## Required action
Look below for the line holding "camera: 70 degrees right, 5 degrees down" and the line holding "(466, 183) = (646, 301): none". Transcribe exactly those lines and all lines between them, nothing more.

## Exercise materials
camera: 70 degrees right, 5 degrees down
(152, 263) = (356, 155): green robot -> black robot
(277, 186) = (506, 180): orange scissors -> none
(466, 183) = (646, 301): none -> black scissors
==
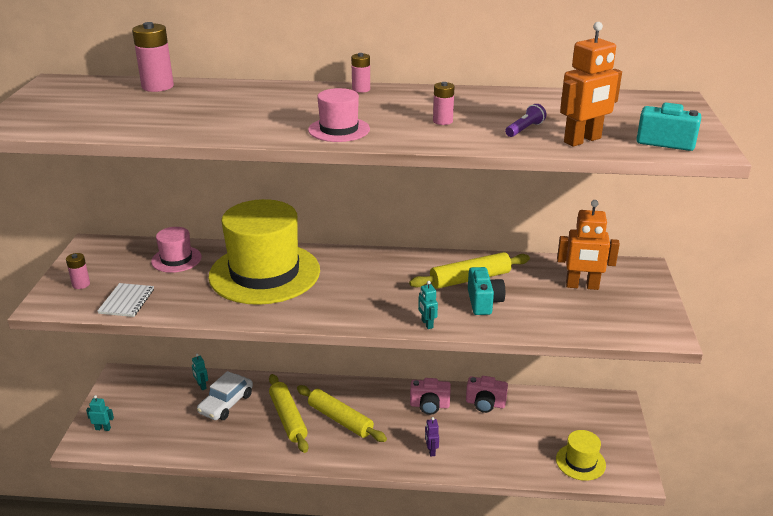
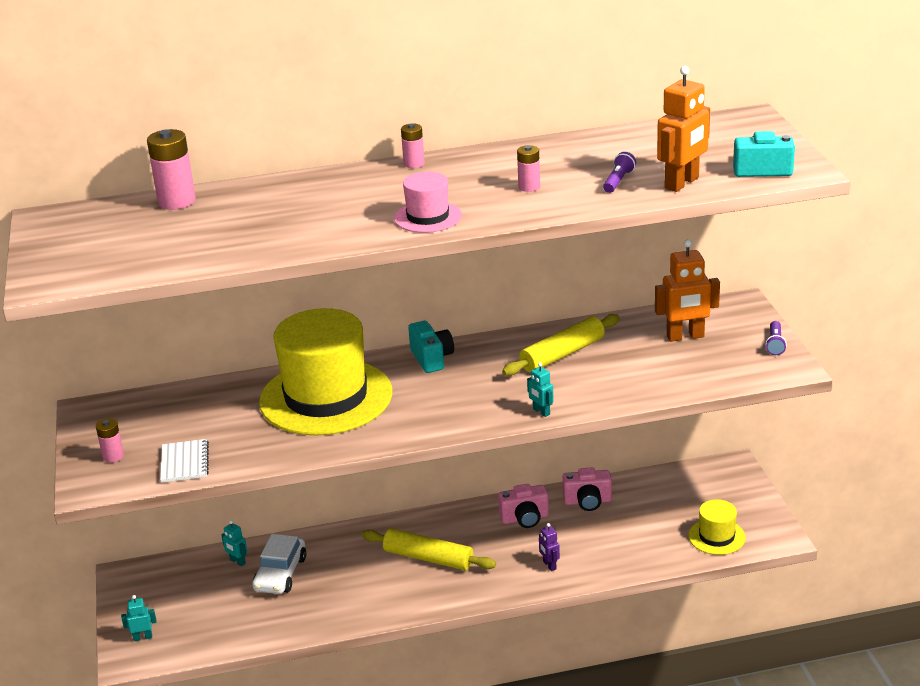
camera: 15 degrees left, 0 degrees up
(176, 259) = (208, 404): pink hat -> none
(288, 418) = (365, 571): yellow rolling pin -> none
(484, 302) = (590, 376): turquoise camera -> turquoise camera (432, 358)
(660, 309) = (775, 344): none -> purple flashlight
...
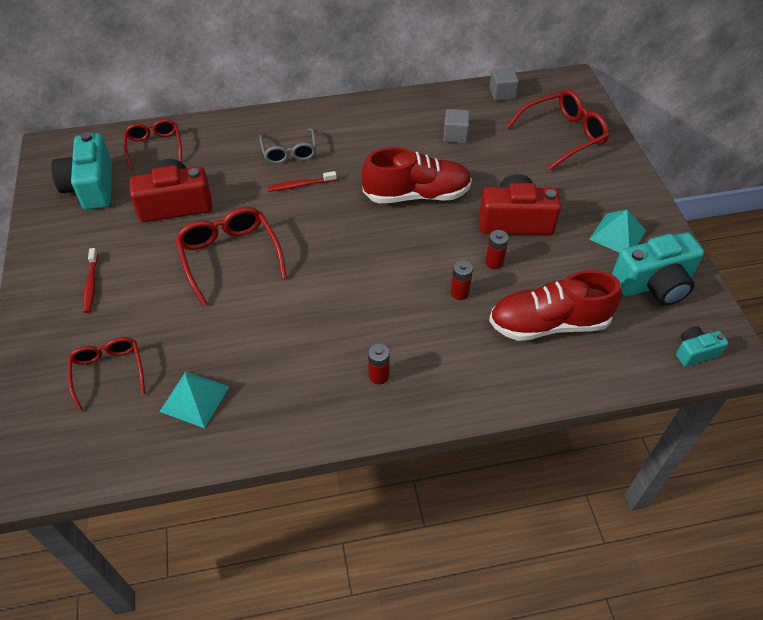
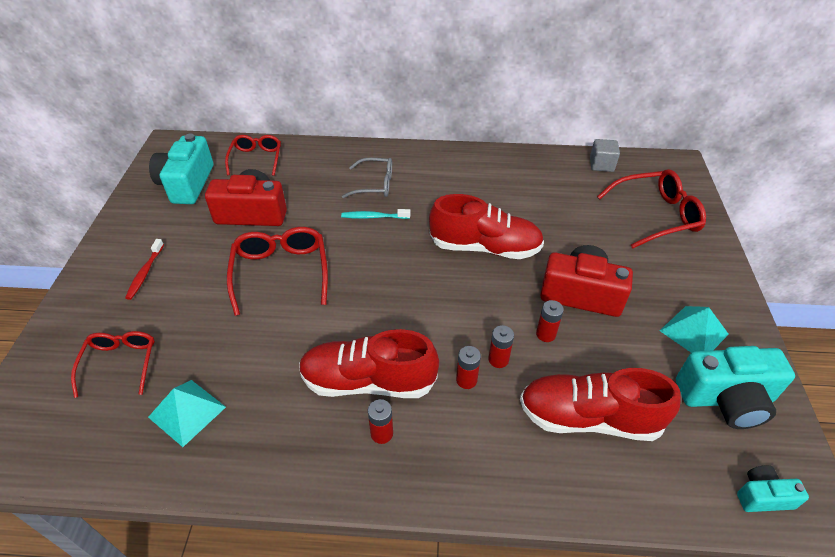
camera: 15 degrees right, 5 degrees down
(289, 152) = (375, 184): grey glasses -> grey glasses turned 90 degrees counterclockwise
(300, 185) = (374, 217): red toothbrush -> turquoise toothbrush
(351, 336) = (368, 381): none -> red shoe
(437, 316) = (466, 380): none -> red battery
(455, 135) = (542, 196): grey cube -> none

## Result for this task
camera: 70 degrees right, 5 degrees down
(152, 263) = (356, 155): green robot -> black robot
(277, 186) = (506, 180): orange scissors -> none
(466, 183) = (646, 301): none -> black scissors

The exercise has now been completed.